▶ [THE DATA]

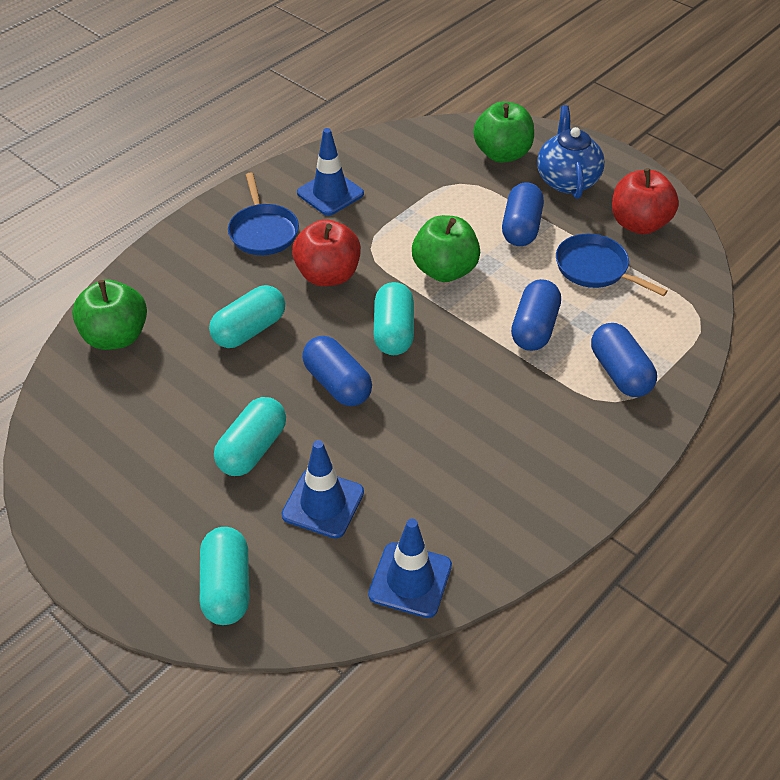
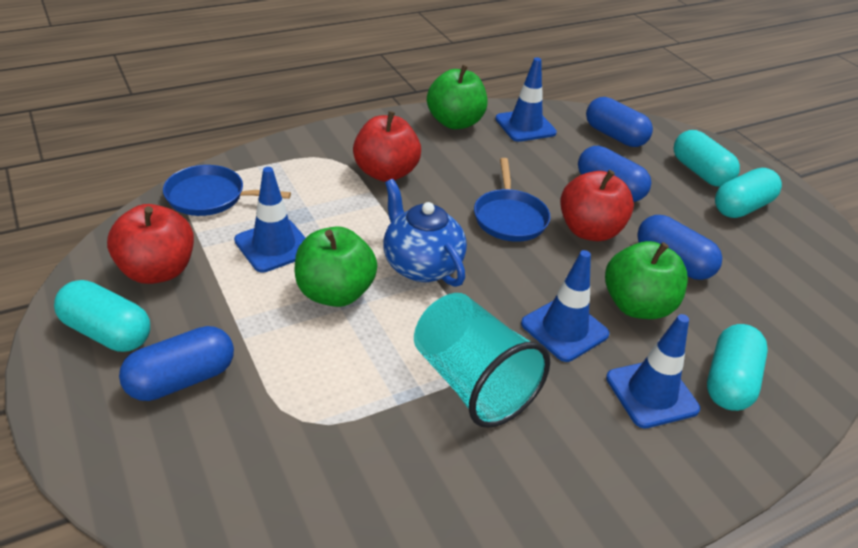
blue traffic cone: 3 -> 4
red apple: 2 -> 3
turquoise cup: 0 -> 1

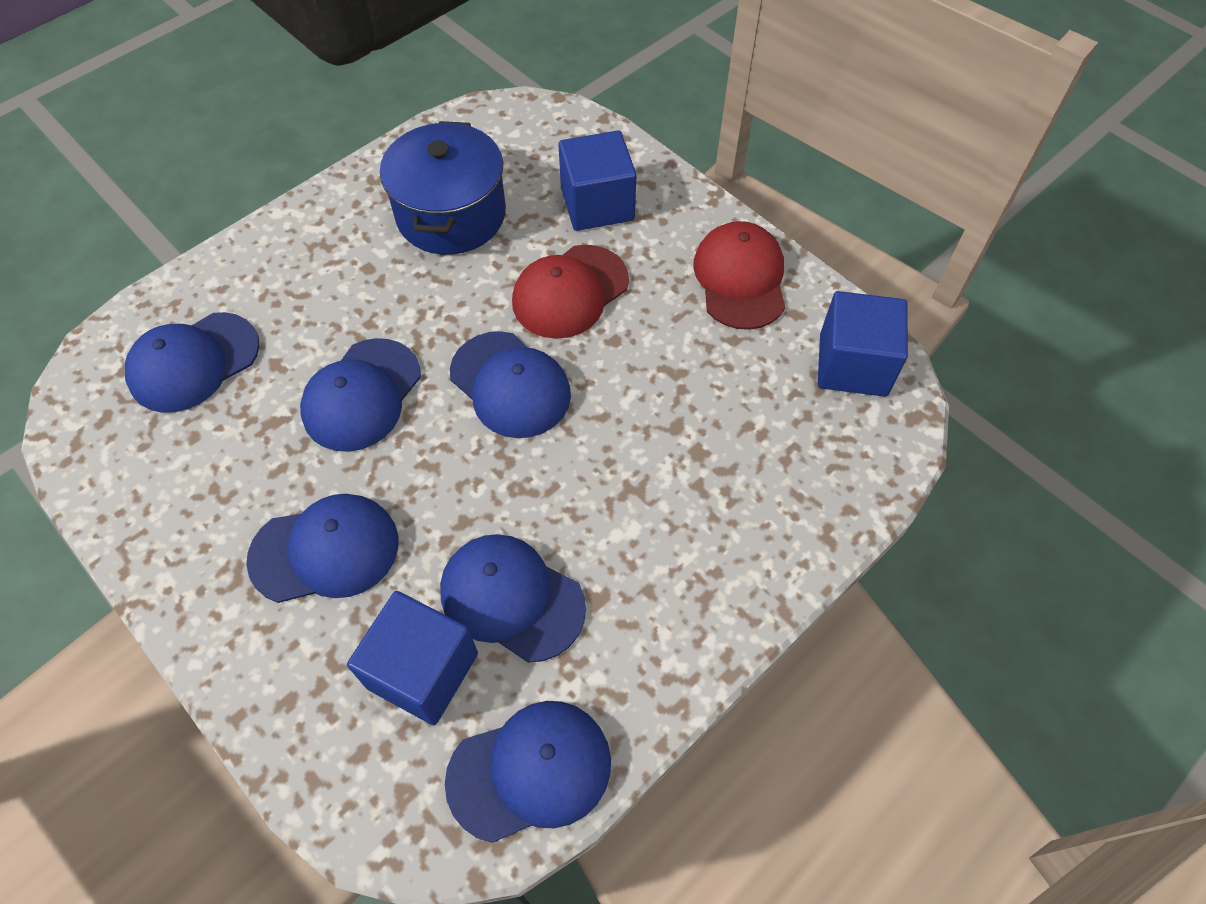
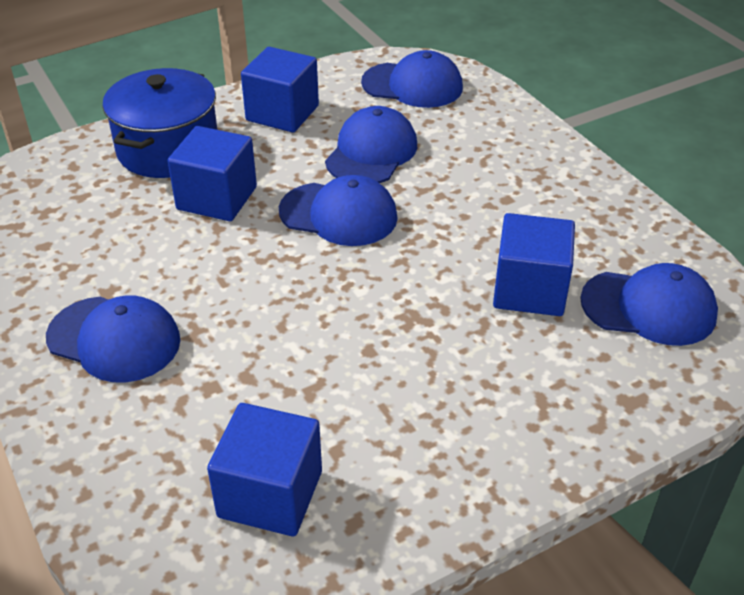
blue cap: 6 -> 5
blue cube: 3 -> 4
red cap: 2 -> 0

▶ [EXERCISE AIM] A word-for-word retyping of every record is required, without the pictures.

▶ [OUTPUT OF THE TASK]
blue traffic cone: 3 -> 4
red apple: 2 -> 3
turquoise cup: 0 -> 1

blue cap: 6 -> 5
blue cube: 3 -> 4
red cap: 2 -> 0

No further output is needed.